> Task description
Reproduce the material below character for character, keeping every line, tab, and symbol unchanged.
╭──
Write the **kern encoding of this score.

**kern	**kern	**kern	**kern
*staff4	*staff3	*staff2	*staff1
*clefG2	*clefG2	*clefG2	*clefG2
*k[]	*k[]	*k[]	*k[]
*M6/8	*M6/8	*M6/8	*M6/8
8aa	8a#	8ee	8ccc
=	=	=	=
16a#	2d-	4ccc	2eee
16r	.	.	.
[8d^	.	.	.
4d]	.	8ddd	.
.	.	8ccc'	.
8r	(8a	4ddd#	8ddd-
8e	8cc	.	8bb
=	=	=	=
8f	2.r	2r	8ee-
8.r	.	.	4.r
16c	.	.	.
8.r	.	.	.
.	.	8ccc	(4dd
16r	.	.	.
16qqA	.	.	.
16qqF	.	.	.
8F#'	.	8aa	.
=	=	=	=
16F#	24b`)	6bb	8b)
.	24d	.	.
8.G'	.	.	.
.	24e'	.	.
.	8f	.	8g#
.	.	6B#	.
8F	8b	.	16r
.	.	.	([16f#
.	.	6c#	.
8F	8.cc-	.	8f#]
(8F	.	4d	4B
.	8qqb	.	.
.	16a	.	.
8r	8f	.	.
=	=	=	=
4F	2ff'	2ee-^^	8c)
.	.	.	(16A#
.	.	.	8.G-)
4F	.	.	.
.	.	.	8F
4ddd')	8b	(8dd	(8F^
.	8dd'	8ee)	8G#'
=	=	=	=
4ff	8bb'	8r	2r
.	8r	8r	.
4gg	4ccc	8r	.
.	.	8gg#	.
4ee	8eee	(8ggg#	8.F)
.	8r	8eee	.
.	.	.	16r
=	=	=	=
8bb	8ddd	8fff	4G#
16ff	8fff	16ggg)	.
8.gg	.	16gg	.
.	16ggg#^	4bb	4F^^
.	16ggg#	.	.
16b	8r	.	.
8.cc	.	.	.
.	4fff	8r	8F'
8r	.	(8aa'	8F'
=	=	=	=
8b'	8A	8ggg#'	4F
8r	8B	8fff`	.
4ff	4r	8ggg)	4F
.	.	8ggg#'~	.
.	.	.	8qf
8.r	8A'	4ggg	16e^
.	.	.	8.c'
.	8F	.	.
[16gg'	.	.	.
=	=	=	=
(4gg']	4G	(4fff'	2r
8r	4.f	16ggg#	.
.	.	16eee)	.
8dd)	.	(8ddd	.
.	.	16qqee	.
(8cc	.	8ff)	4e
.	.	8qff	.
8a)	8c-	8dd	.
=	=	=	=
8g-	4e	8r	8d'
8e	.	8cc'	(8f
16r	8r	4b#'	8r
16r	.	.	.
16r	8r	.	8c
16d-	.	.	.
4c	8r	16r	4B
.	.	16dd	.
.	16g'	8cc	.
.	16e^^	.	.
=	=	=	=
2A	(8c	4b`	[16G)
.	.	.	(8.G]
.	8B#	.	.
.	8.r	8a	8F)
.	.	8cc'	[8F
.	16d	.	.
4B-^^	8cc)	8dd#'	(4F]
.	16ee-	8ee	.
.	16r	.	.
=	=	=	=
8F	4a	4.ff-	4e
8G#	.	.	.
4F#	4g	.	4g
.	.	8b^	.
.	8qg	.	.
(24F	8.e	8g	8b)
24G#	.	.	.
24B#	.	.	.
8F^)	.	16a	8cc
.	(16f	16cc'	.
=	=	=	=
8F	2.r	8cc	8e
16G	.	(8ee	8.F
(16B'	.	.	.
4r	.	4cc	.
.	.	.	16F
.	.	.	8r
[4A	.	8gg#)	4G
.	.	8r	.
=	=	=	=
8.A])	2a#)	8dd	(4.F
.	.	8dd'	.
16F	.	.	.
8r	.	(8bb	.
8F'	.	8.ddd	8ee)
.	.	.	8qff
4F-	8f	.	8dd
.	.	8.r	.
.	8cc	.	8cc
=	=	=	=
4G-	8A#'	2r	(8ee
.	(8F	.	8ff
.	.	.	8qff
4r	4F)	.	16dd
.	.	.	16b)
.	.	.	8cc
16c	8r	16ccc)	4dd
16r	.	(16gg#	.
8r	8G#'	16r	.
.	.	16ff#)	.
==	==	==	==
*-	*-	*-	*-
╰──
> Complete output
Write the **kern encoding of this score.

**kern	**kern	**kern	**kern
*staff4	*staff3	*staff2	*staff1
*clefG2	*clefG2	*clefG2	*clefG2
*k[]	*k[]	*k[]	*k[]
*M6/8	*M6/8	*M6/8	*M6/8
8aa	8a#	8ee	8ccc
=	=	=	=
16a#	2d-	4ccc	2eee
16r	.	.	.
[8d^	.	.	.
4d]	.	8ddd	.
.	.	8ccc'	.
8r	(8a	4ddd#	8ddd-
8e	8cc	.	8bb
=	=	=	=
8f	2.r	2r	8ee-
8.r	.	.	4.r
16c	.	.	.
8.r	.	.	.
.	.	8ccc	(4dd
16r	.	.	.
16qqA	.	.	.
16qqF	.	.	.
8F#'	.	8aa	.
=	=	=	=
16F#	24b`)	6bb	8b)
.	24d	.	.
8.G'	.	.	.
.	24e'	.	.
.	8f	.	8g#
.	.	6B#	.
8F	8b	.	16r
.	.	.	([16f#
.	.	6c#	.
8F	8.cc-	.	8f#]
(8F	.	4d	4B
.	8qqb	.	.
.	16a	.	.
8r	8f	.	.
=	=	=	=
4F	2ff'	2ee-^^	8c)
.	.	.	(16A#
.	.	.	8.G-)
4F	.	.	.
.	.	.	8F
4ddd')	8b	(8dd	(8F^
.	8dd'	8ee)	8G#'
=	=	=	=
4ff	8bb'	8r	2r
.	8r	8r	.
4gg	4ccc	8r	.
.	.	8gg#	.
4ee	8eee	(8ggg#	8.F)
.	8r	8eee	.
.	.	.	16r
=	=	=	=
8bb	8ddd	8fff	4G#
16ff	8fff	16ggg)	.
8.gg	.	16gg	.
.	16ggg#^	4bb	4F^^
.	16ggg#	.	.
16b	8r	.	.
8.cc	.	.	.
.	4fff	8r	8F'
8r	.	(8aa'	8F'
=	=	=	=
8b'	8A	8ggg#'	4F
8r	8B	8fff`	.
4ff	4r	8ggg)	4F
.	.	8ggg#'~	.
.	.	.	8qf
8.r	8A'	4ggg	16e^
.	.	.	8.c'
.	8F	.	.
[16gg'	.	.	.
=	=	=	=
(4gg']	4G	(4fff'	2r
8r	4.f	16ggg#	.
.	.	16eee)	.
8dd)	.	(8ddd	.
.	.	16qqee	.
(8cc	.	8ff)	4e
.	.	8qff	.
8a)	8c-	8dd	.
=	=	=	=
8g-	4e	8r	8d'
8e	.	8cc'	(8f
16r	8r	4b#'	8r
16r	.	.	.
16r	8r	.	8c
16d-	.	.	.
4c	8r	16r	4B
.	.	16dd	.
.	16g'	8cc	.
.	16e^^	.	.
=	=	=	=
2A	(8c	4b`	[16G)
.	.	.	(8.G]
.	8B#	.	.
.	8.r	8a	8F)
.	.	8cc'	[8F
.	16d	.	.
4B-^^	8cc)	8dd#'	(4F]
.	16ee-	8ee	.
.	16r	.	.
=	=	=	=
8F	4a	4.ff-	4e
8G#	.	.	.
4F#	4g	.	4g
.	.	8b^	.
.	8qg	.	.
(24F	8.e	8g	8b)
24G#	.	.	.
24B#	.	.	.
8F^)	.	16a	8cc
.	(16f	16cc'	.
=	=	=	=
8F	2.r	8cc	8e
16G	.	(8ee	8.F
(16B'	.	.	.
4r	.	4cc	.
.	.	.	16F
.	.	.	8r
[4A	.	8gg#)	4G
.	.	8r	.
=	=	=	=
8.A])	2a#)	8dd	(4.F
.	.	8dd'	.
16F	.	.	.
8r	.	(8bb	.
8F'	.	8.ddd	8ee)
.	.	.	8qff
4F-	8f	.	8dd
.	.	8.r	.
.	8cc	.	8cc
=	=	=	=
4G-	8A#'	2r	(8ee
.	(8F	.	8ff
.	.	.	8qff
4r	4F)	.	16dd
.	.	.	16b)
.	.	.	8cc
16c	8r	16ccc)	4dd
16r	.	(16gg#	.
8r	8G#'	16r	.
.	.	16ff#)	.
==	==	==	==
*-	*-	*-	*-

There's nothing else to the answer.